:: Task item ::
Each record should be set down again so that it matches the original exactly.

:: Available data ::
------------------------------------------------------------------------

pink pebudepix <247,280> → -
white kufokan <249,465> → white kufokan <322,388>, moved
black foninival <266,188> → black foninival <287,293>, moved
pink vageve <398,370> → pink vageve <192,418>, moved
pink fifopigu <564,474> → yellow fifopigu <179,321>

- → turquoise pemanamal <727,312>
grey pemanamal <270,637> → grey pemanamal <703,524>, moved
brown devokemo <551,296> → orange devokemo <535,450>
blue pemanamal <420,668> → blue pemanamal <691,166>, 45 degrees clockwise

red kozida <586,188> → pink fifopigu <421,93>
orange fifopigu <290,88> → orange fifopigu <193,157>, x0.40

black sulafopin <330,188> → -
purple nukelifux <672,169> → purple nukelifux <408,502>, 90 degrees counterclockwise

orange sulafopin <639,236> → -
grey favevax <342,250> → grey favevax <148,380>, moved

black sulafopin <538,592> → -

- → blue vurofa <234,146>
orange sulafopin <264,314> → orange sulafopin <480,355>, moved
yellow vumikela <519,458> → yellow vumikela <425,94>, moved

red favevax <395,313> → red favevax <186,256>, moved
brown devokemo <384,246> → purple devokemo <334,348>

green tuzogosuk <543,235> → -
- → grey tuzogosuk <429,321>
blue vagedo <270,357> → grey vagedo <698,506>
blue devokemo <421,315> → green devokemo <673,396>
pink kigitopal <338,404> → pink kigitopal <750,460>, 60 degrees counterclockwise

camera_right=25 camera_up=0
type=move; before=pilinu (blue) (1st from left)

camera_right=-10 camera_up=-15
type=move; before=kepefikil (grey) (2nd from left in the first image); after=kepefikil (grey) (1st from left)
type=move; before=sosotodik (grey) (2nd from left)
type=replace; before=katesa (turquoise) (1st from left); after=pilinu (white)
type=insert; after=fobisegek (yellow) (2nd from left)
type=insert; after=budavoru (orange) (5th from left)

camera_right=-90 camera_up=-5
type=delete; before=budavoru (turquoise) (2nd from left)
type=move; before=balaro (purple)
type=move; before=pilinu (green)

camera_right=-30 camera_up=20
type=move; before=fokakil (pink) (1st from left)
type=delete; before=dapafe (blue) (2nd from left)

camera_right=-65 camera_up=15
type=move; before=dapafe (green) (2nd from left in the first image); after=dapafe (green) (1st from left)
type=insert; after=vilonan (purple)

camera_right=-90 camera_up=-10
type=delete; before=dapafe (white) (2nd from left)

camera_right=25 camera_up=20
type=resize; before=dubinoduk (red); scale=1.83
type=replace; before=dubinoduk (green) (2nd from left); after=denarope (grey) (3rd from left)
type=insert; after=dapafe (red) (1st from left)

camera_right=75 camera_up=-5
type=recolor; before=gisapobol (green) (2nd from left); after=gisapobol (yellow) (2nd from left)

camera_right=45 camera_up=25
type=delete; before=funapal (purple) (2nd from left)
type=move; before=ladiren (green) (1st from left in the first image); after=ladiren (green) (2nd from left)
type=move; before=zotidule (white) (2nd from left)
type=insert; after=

------------------------------------------------------------------------

:: Reply to the exercise ::
pink pebudepix <247,280> → -
white kufokan <249,465> → white kufokan <322,388>, moved
black foninival <266,188> → black foninival <287,293>, moved
pink vageve <398,370> → pink vageve <192,418>, moved
pink fifopigu <564,474> → yellow fifopigu <179,321>

- → turquoise pemanamal <727,312>
grey pemanamal <270,637> → grey pemanamal <703,524>, moved
brown devokemo <551,296> → orange devokemo <535,450>
blue pemanamal <420,668> → blue pemanamal <691,166>, 45 degrees clockwise

red kozida <586,188> → pink fifopigu <421,93>
orange fifopigu <290,88> → orange fifopigu <193,157>, x0.40

black sulafopin <330,188> → -
purple nukelifux <672,169> → purple nukelifux <408,502>, 90 degrees counterclockwise

orange sulafopin <639,236> → -
grey favevax <342,250> → grey favevax <148,380>, moved

black sulafopin <538,592> → -

- → blue vurofa <234,146>
orange sulafopin <264,314> → orange sulafopin <480,355>, moved
yellow vumikela <519,458> → yellow vumikela <425,94>, moved

red favevax <395,313> → red favevax <186,256>, moved
brown devokemo <384,246> → purple devokemo <334,348>

green tuzogosuk <543,235> → -
- → grey tuzogosuk <429,321>
blue vagedo <270,357> → grey vagedo <698,506>
blue devokemo <421,315> → green devokemo <673,396>
pink kigitopal <338,404> → pink kigitopal <750,460>, 60 degrees counterclockwise

camera_right=25 camera_up=0
type=move; before=pilinu (blue) (1st from left)

camera_right=-10 camera_up=-15
type=move; before=kepefikil (grey) (2nd from left in the first image); after=kepefikil (grey) (1st from left)
type=move; before=sosotodik (grey) (2nd from left)
type=replace; before=katesa (turquoise) (1st from left); after=pilinu (white)
type=insert; after=fobisegek (yellow) (2nd from left)
type=insert; after=budavoru (orange) (5th from left)

camera_right=-90 camera_up=-5
type=delete; before=budavoru (turquoise) (2nd from left)
type=move; before=balaro (purple)
type=move; before=pilinu (green)

camera_right=-30 camera_up=20
type=move; before=fokakil (pink) (1st from left)
type=delete; before=dapafe (blue) (2nd from left)

camera_right=-65 camera_up=15
type=move; before=dapafe (green) (2nd from left in the first image); after=dapafe (green) (1st from left)
type=insert; after=vilonan (purple)

camera_right=-90 camera_up=-10
type=delete; before=dapafe (white) (2nd from left)

camera_right=25 camera_up=20
type=resize; before=dubinoduk (red); scale=1.83
type=replace; before=dubinoduk (green) (2nd from left); after=denarope (grey) (3rd from left)
type=insert; after=dapafe (red) (1st from left)

camera_right=75 camera_up=-5
type=recolor; before=gisapobol (green) (2nd from left); after=gisapobol (yellow) (2nd from left)

camera_right=45 camera_up=25
type=delete; before=funapal (purple) (2nd from left)
type=move; before=ladiren (green) (1st from left in the first image); after=ladiren (green) (2nd from left)
type=move; before=zotidule (white) (2nd from left)
type=insert; after=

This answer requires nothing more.